** Opening EXTRACTED MATERIAL block **
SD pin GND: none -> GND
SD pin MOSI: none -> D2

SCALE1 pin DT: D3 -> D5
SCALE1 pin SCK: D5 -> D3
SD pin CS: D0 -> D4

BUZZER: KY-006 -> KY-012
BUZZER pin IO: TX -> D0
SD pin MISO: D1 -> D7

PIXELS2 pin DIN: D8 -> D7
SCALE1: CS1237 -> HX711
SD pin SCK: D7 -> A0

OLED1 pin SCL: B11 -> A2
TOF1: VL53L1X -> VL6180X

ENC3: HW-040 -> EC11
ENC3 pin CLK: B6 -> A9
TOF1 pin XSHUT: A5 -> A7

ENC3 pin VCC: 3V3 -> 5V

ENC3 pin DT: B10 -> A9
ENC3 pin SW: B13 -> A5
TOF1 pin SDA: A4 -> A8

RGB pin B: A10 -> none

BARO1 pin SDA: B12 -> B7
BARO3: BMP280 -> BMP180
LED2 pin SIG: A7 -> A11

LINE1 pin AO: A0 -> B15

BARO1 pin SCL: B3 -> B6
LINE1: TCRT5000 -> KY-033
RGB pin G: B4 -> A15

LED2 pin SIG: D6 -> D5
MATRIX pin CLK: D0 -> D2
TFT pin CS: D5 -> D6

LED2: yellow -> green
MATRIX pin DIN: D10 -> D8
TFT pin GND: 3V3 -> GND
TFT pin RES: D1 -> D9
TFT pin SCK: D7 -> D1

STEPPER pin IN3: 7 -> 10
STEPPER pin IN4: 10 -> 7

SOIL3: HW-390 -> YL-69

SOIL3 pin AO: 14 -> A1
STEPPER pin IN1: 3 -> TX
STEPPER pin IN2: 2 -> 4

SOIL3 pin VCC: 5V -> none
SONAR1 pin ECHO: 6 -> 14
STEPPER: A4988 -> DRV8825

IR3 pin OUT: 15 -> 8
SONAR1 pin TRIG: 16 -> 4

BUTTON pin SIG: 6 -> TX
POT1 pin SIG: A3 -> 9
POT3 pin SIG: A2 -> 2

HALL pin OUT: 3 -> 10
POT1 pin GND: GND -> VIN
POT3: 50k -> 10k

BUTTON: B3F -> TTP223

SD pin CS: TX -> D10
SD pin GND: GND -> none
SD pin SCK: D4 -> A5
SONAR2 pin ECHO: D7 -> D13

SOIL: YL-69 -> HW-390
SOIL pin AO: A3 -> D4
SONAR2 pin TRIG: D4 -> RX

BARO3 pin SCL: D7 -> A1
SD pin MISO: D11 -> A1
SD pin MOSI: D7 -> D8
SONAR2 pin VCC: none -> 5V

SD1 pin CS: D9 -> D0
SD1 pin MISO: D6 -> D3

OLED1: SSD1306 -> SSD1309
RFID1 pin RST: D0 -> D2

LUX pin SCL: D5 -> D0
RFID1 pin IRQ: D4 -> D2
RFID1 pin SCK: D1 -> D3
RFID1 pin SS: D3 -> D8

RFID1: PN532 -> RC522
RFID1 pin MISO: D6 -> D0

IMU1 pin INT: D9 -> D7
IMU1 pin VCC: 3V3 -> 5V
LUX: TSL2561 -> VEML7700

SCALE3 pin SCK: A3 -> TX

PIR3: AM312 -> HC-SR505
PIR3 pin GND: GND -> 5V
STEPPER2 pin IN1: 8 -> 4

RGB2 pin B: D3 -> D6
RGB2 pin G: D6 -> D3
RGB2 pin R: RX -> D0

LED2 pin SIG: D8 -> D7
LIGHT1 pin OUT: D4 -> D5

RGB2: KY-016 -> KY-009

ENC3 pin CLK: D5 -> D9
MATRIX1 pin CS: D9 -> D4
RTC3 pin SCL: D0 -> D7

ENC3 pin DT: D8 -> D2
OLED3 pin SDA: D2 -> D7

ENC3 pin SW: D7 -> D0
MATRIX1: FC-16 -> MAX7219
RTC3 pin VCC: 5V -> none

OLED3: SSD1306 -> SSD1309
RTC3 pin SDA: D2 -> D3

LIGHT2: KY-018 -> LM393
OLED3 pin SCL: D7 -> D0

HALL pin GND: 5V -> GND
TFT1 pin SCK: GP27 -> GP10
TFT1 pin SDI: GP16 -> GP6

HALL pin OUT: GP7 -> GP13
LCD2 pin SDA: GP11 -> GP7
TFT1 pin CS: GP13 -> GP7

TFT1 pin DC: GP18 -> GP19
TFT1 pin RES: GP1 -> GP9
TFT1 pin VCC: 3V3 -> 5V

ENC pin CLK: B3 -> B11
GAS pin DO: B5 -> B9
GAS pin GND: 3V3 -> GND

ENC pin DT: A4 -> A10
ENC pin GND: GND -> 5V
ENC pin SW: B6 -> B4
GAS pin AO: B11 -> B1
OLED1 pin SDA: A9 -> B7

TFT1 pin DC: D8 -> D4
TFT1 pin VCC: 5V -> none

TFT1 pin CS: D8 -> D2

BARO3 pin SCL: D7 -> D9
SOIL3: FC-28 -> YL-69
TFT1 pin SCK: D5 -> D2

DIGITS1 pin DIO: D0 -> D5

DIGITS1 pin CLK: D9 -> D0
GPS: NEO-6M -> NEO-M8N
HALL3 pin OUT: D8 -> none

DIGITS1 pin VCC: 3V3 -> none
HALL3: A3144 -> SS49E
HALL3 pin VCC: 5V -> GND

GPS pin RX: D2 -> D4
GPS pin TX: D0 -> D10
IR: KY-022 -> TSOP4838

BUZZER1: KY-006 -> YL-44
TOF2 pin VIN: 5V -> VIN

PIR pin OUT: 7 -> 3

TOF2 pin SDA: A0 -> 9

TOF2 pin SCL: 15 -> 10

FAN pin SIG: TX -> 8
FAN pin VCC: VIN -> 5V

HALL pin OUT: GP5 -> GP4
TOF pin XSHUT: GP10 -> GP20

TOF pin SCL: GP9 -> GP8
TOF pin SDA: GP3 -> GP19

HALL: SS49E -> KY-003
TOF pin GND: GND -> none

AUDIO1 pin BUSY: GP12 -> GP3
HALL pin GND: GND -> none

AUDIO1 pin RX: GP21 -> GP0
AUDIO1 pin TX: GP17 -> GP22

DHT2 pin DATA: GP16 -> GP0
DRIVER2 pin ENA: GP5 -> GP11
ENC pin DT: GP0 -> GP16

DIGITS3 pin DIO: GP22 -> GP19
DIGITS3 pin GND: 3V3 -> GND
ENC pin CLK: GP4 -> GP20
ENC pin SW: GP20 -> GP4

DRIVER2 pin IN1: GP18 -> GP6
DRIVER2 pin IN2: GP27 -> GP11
** Closing EXTRACTED MATERIAL block **
### WHAT THE EXERCISE ASKS
All lines of the data above that include the word "ECHO" must be shown.

### EXERCISE RESULT
SONAR1 pin ECHO: 6 -> 14
SONAR2 pin ECHO: D7 -> D13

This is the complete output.